MATERIAL PROVIDED.
┌──

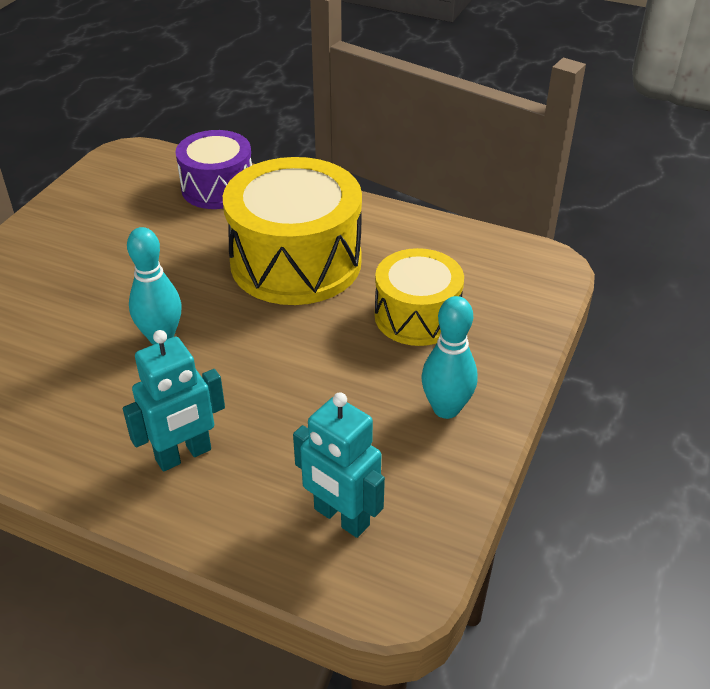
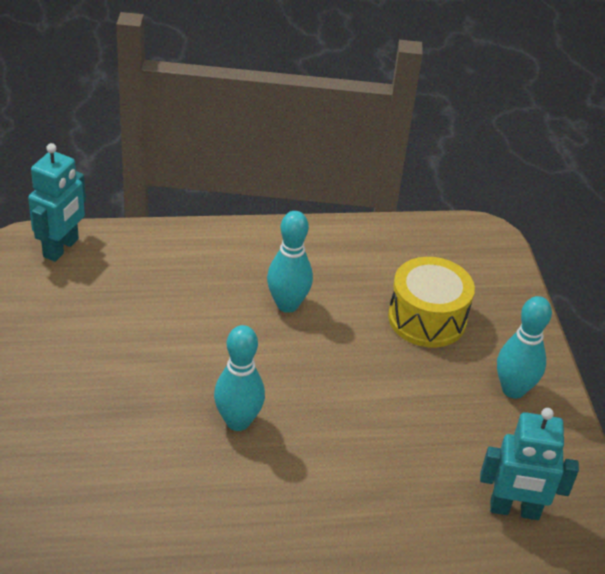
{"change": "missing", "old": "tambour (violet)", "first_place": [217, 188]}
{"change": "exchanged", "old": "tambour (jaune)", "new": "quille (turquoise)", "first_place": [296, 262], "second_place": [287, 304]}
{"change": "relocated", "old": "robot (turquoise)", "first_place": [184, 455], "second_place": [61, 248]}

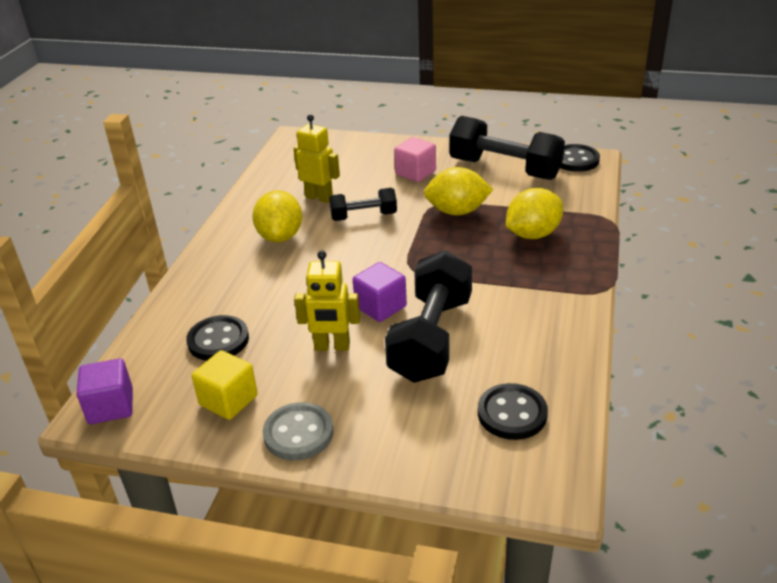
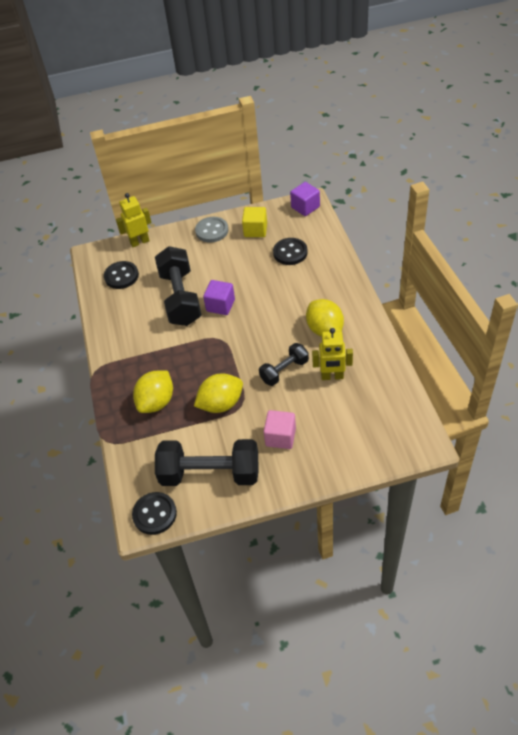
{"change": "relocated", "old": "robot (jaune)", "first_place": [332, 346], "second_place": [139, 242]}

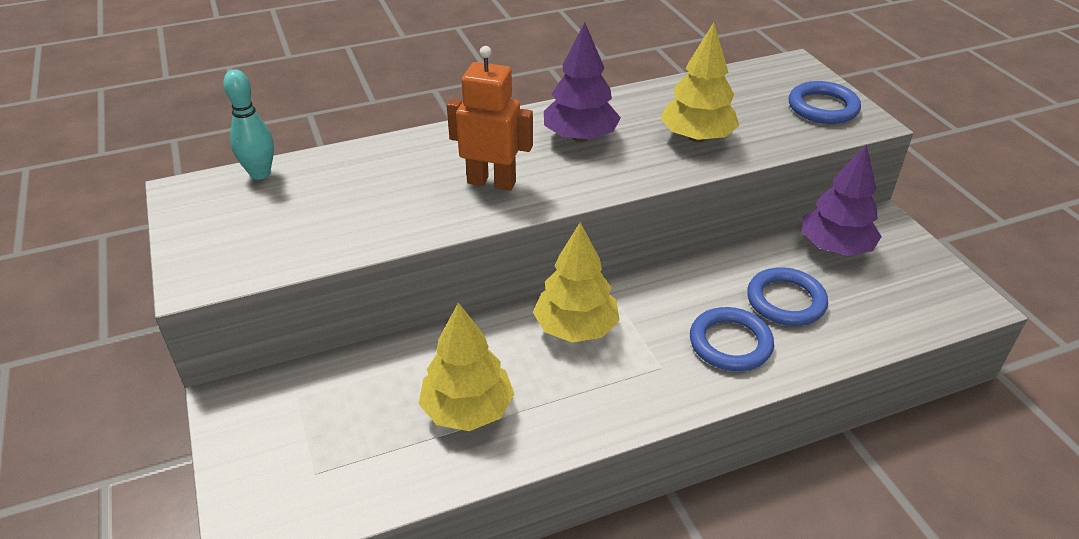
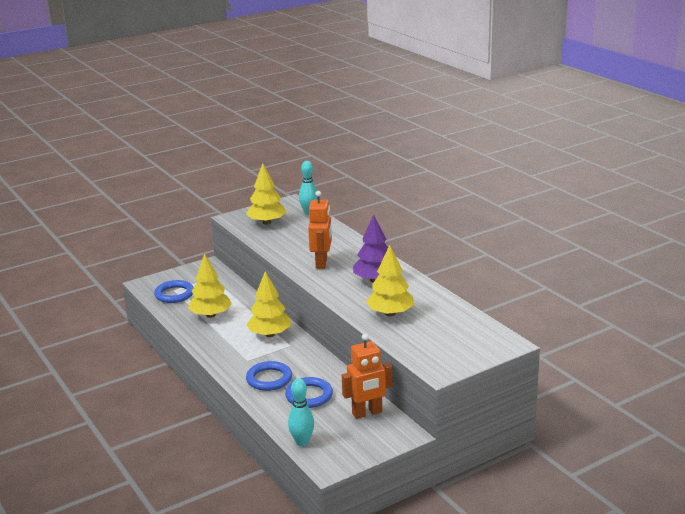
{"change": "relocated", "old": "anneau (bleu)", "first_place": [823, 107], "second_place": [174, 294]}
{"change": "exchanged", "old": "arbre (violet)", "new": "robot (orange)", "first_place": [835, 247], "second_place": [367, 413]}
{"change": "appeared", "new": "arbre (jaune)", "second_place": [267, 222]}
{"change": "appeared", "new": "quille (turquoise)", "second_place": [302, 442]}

└──
┌──

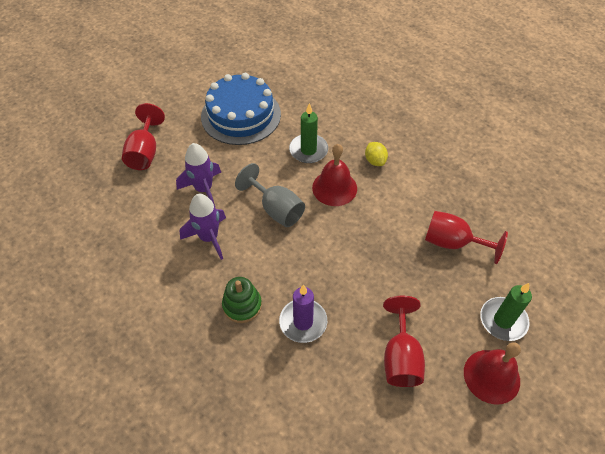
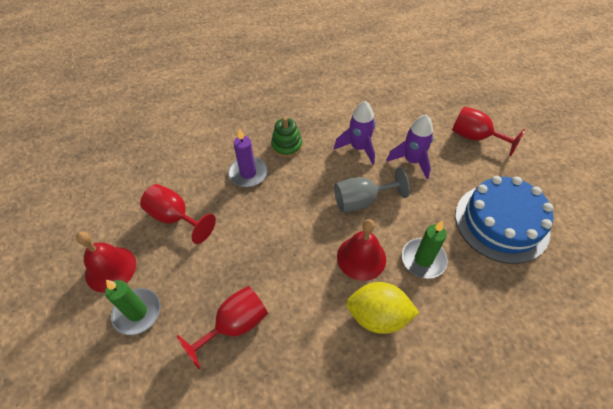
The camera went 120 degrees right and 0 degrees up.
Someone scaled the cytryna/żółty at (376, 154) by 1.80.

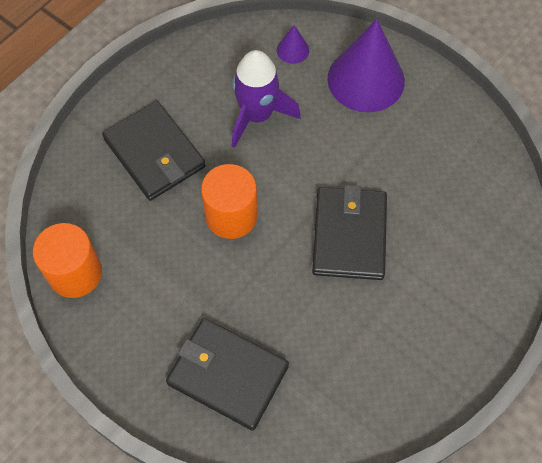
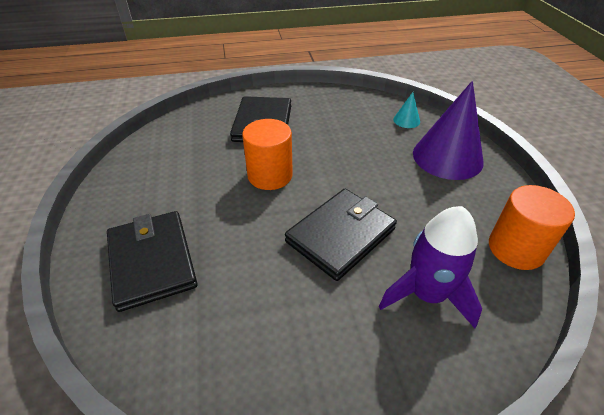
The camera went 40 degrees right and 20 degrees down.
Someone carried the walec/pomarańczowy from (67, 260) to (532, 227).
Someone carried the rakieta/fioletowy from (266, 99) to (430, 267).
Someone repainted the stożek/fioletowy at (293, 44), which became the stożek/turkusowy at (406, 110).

└──

WHAT YOU WILL DO. Of the lines above, output exactly those from the line bearing "The camera went 40" through the line bearing "Someone repainted the", inclusive.

SOLUTION TO THE EXERCISE.
The camera went 40 degrees right and 20 degrees down.
Someone carried the walec/pomarańczowy from (67, 260) to (532, 227).
Someone carried the rakieta/fioletowy from (266, 99) to (430, 267).
Someone repainted the stożek/fioletowy at (293, 44), which became the stożek/turkusowy at (406, 110).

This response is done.